*** Opening Data excerpts ***

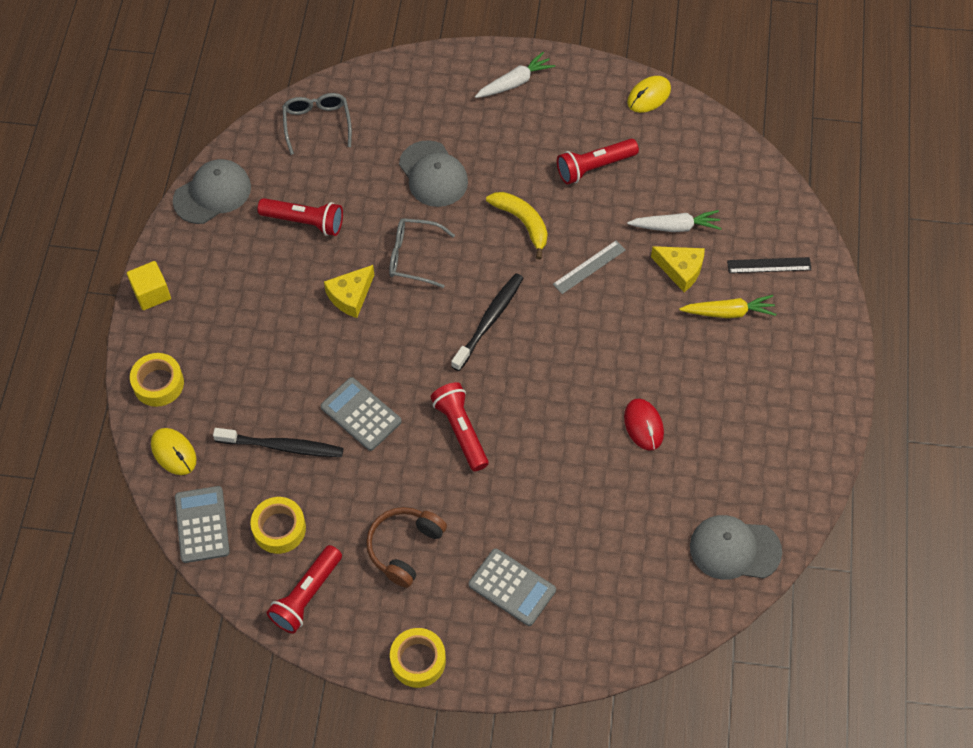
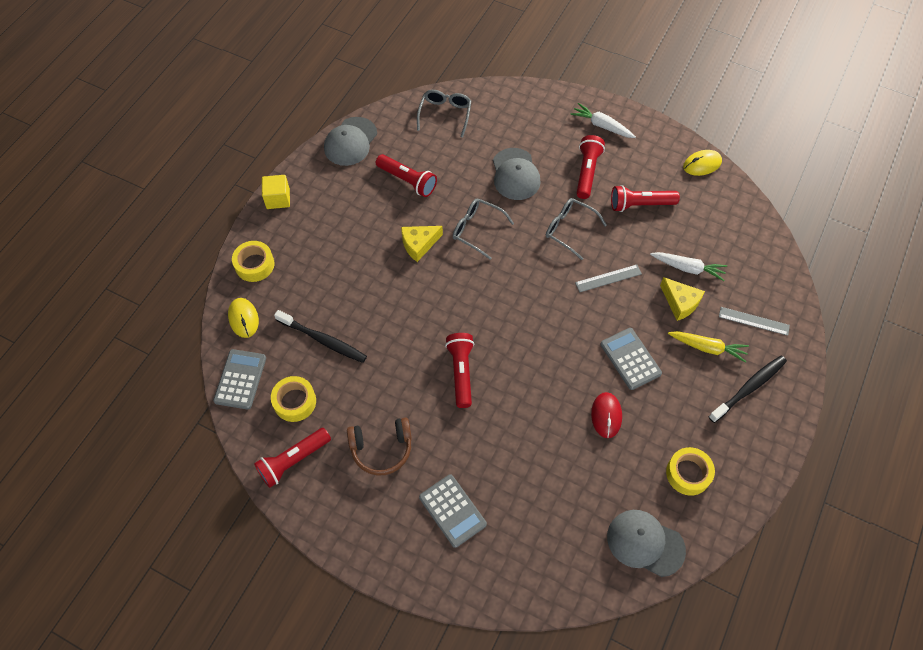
camera: 20 degrees right, 0 degrees up
(212, 193) = (350, 142): grey cap -> grey cap turned 135 degrees clockwise
(361, 414) = (390, 335): grey calculator -> grey calculator (630, 359)
(404, 548) = (381, 449): brown headphones -> brown headphones turned 150 degrees counterclockwise
(418, 660) = (356, 544): yellow tape -> yellow tape (688, 474)
(489, 321) = (515, 295): black toothbrush -> black toothbrush (748, 388)
(514, 82) = (602, 126): white carrot -> white carrot turned 135 degrees counterclockwise
(517, 146) = (587, 172): none -> red flashlight
(522, 223) = (569, 229): yellow banana -> grey glasses
(769, 265) = (753, 321): black ruler -> grey ruler

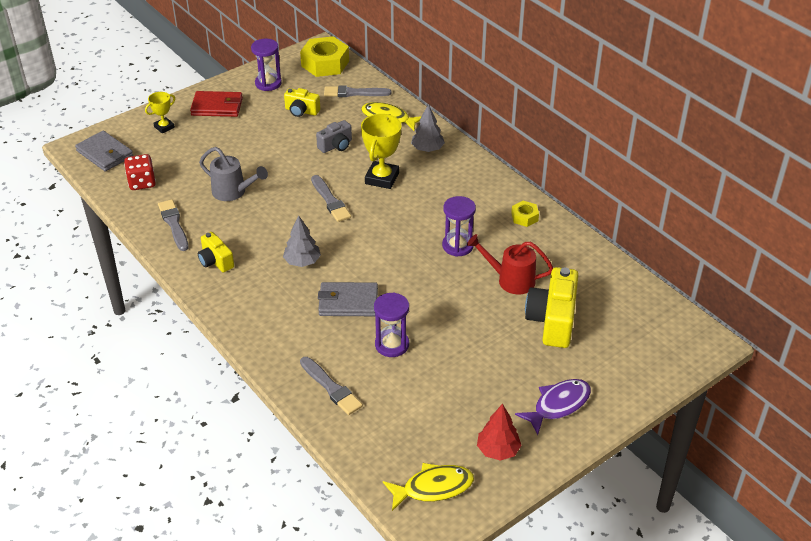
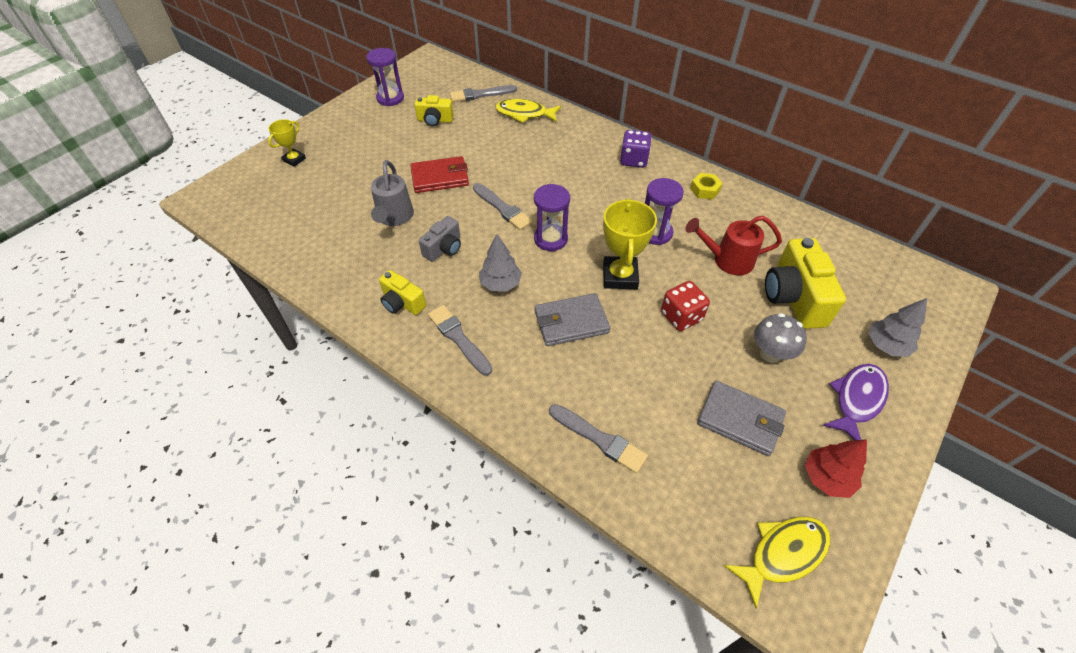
camera: 15 degrees left, 10 degrees up
(105, 154) = (235, 200): grey wallet -> grey wallet (740, 420)
(142, 182) = (287, 225): red dice -> red dice (681, 316)
(174, 224) = (339, 267): grey brush -> grey brush (459, 338)
(217, 107) = (345, 129): red wallet -> red wallet (440, 177)
(233, 192) = (394, 217): grey watering can -> grey watering can turned 75 degrees clockwise
(325, 63) = (440, 71): yellow nut -> none
(336, 146) = (484, 149): grey camera -> grey camera (444, 248)
(382, 178) = (545, 175): yellow trophy -> yellow trophy (620, 276)
(392, 345) = (642, 365): purple hourglass -> purple hourglass (550, 239)
(427, 149) = (577, 138): grey tree -> grey tree (886, 345)
(471, 179) = (633, 160): none -> purple dice
(505, 358) = (770, 354): none -> grey mushroom

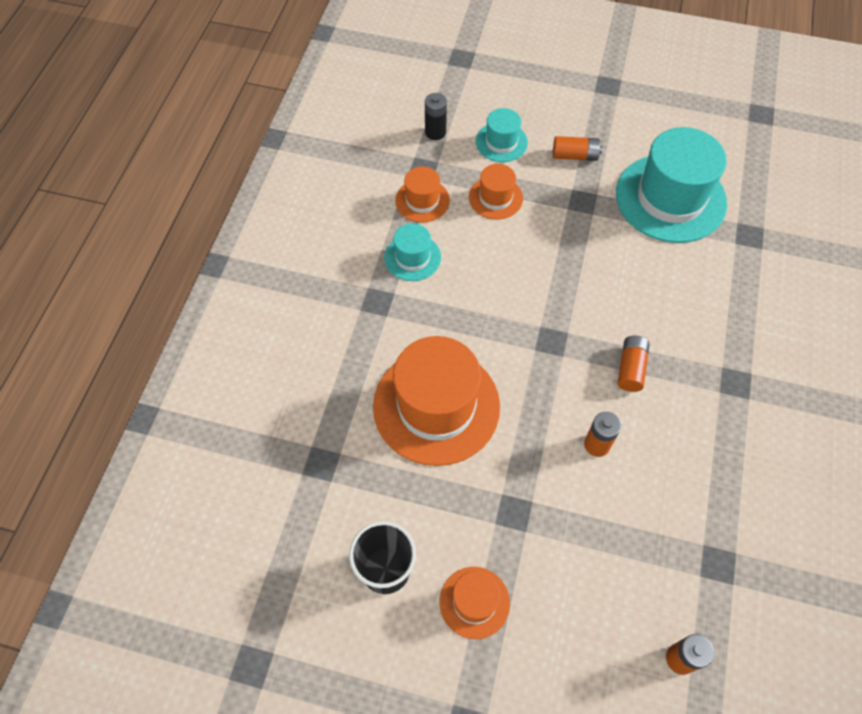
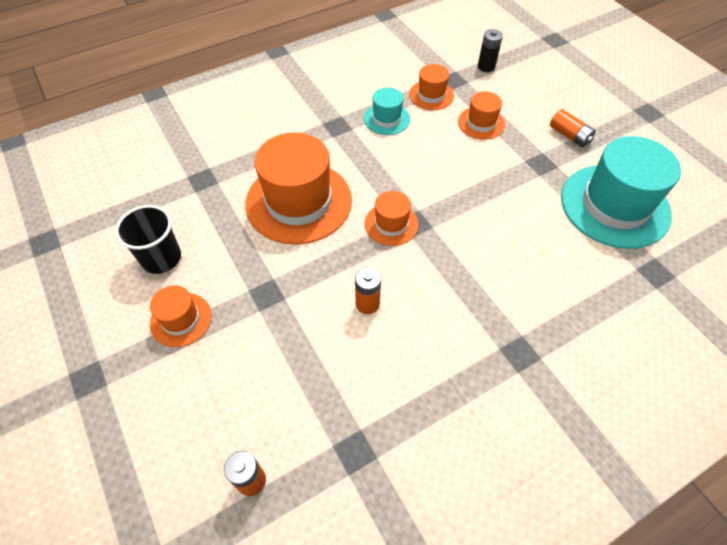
camera: 45 degrees right, 5 degrees down
(501, 142) = (524, 97): turquoise hat -> none
(534, 358) = (391, 224): none -> orange hat
(631, 368) = (450, 280): orange battery -> none

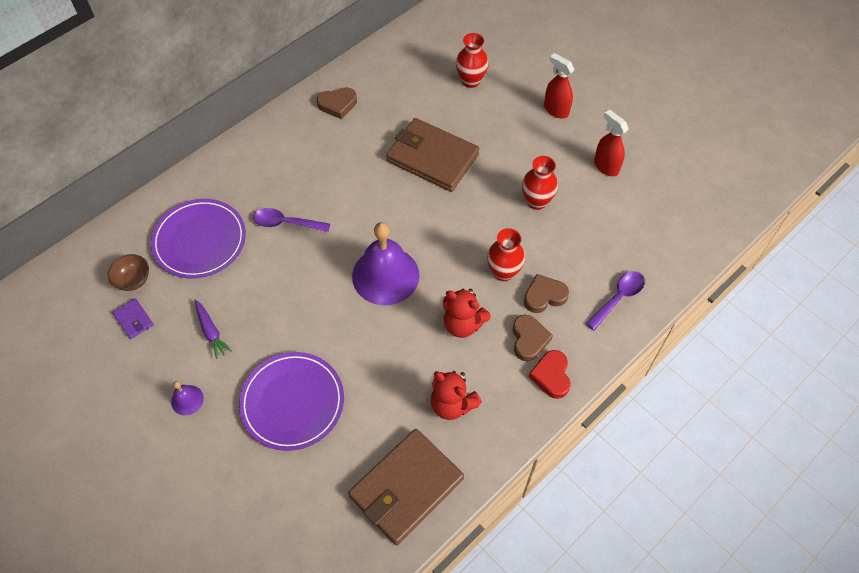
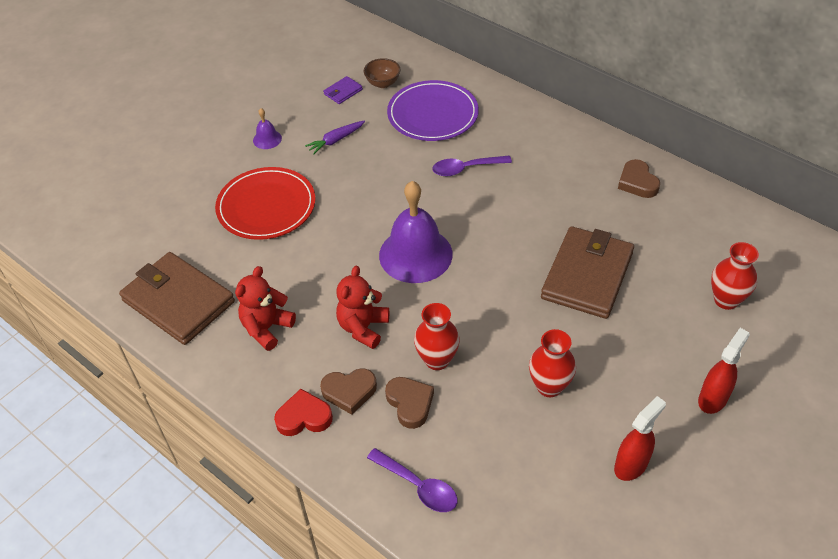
camera: 85 degrees right, 10 degrees down
(286, 223) = (466, 169): purple spoon -> purple spoon turned 105 degrees counterclockwise
(292, 402) = (266, 206): purple plate -> red plate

*** Closing Data excerpts ***

:: Problem description ::
Nothing should appear in the output except the lines from the one with "(286, 223) = (466, 169): purple" through the end of the records above, copied exactly.

:: Final answer ::
(286, 223) = (466, 169): purple spoon -> purple spoon turned 105 degrees counterclockwise
(292, 402) = (266, 206): purple plate -> red plate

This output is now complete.